RAW DATA Start Marker
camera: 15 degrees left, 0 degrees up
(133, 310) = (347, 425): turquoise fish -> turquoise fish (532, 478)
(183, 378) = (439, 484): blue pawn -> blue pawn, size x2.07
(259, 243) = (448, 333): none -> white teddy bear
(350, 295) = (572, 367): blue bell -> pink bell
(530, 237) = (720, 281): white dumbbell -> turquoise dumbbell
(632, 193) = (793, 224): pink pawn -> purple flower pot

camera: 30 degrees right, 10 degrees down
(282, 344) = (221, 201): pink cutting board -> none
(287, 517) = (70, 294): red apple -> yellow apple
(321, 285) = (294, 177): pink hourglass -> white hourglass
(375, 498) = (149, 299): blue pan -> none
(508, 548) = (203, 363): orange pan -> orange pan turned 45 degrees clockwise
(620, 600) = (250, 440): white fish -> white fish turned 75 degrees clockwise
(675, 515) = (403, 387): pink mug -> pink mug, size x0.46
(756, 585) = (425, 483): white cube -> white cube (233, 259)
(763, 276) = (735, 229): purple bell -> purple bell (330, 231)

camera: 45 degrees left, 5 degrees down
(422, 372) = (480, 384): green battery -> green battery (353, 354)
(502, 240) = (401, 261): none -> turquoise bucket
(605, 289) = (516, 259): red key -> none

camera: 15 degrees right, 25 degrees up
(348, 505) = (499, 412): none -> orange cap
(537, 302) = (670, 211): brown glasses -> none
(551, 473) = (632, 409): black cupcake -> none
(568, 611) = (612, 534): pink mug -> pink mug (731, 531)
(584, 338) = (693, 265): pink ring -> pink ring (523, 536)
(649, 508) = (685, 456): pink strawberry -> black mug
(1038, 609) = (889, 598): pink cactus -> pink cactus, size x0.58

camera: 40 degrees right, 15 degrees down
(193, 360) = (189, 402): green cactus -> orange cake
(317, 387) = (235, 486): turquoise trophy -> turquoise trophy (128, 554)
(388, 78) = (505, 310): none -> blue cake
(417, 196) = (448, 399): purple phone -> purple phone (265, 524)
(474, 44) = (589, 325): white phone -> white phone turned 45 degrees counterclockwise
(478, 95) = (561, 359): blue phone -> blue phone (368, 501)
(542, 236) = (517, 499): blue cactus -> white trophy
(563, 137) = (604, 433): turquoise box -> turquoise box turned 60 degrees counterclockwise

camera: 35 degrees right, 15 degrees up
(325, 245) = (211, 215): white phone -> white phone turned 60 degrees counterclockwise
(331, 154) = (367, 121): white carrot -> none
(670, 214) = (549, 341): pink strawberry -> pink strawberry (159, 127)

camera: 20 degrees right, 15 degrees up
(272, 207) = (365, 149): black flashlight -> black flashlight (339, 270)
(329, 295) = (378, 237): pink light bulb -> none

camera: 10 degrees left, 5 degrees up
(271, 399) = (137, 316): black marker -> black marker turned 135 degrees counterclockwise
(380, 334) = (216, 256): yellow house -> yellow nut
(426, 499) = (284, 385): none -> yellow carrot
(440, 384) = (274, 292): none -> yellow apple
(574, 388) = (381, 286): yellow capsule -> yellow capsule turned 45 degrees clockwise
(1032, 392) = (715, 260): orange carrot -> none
RAW DATA End Marker
# WHAT YOU NEED TO DO:
Repeat all entries. Match them exactly.

# REPLY:
camera: 15 degrees left, 0 degrees up
(133, 310) = (347, 425): turquoise fish -> turquoise fish (532, 478)
(183, 378) = (439, 484): blue pawn -> blue pawn, size x2.07
(259, 243) = (448, 333): none -> white teddy bear
(350, 295) = (572, 367): blue bell -> pink bell
(530, 237) = (720, 281): white dumbbell -> turquoise dumbbell
(632, 193) = (793, 224): pink pawn -> purple flower pot

camera: 30 degrees right, 10 degrees down
(282, 344) = (221, 201): pink cutting board -> none
(287, 517) = (70, 294): red apple -> yellow apple
(321, 285) = (294, 177): pink hourglass -> white hourglass
(375, 498) = (149, 299): blue pan -> none
(508, 548) = (203, 363): orange pan -> orange pan turned 45 degrees clockwise
(620, 600) = (250, 440): white fish -> white fish turned 75 degrees clockwise
(675, 515) = (403, 387): pink mug -> pink mug, size x0.46
(756, 585) = (425, 483): white cube -> white cube (233, 259)
(763, 276) = (735, 229): purple bell -> purple bell (330, 231)

camera: 45 degrees left, 5 degrees down
(422, 372) = (480, 384): green battery -> green battery (353, 354)
(502, 240) = (401, 261): none -> turquoise bucket
(605, 289) = (516, 259): red key -> none

camera: 15 degrees right, 25 degrees up
(348, 505) = (499, 412): none -> orange cap
(537, 302) = (670, 211): brown glasses -> none
(551, 473) = (632, 409): black cupcake -> none
(568, 611) = (612, 534): pink mug -> pink mug (731, 531)
(584, 338) = (693, 265): pink ring -> pink ring (523, 536)
(649, 508) = (685, 456): pink strawberry -> black mug
(1038, 609) = (889, 598): pink cactus -> pink cactus, size x0.58

camera: 40 degrees right, 15 degrees down
(193, 360) = (189, 402): green cactus -> orange cake
(317, 387) = (235, 486): turquoise trophy -> turquoise trophy (128, 554)
(388, 78) = (505, 310): none -> blue cake
(417, 196) = (448, 399): purple phone -> purple phone (265, 524)
(474, 44) = (589, 325): white phone -> white phone turned 45 degrees counterclockwise
(478, 95) = (561, 359): blue phone -> blue phone (368, 501)
(542, 236) = (517, 499): blue cactus -> white trophy
(563, 137) = (604, 433): turquoise box -> turquoise box turned 60 degrees counterclockwise

camera: 35 degrees right, 15 degrees up
(325, 245) = (211, 215): white phone -> white phone turned 60 degrees counterclockwise
(331, 154) = (367, 121): white carrot -> none
(670, 214) = (549, 341): pink strawberry -> pink strawberry (159, 127)

camera: 20 degrees right, 15 degrees up
(272, 207) = (365, 149): black flashlight -> black flashlight (339, 270)
(329, 295) = (378, 237): pink light bulb -> none

camera: 10 degrees left, 5 degrees up
(271, 399) = (137, 316): black marker -> black marker turned 135 degrees counterclockwise
(380, 334) = (216, 256): yellow house -> yellow nut
(426, 499) = (284, 385): none -> yellow carrot
(440, 384) = (274, 292): none -> yellow apple
(574, 388) = (381, 286): yellow capsule -> yellow capsule turned 45 degrees clockwise
(1032, 392) = (715, 260): orange carrot -> none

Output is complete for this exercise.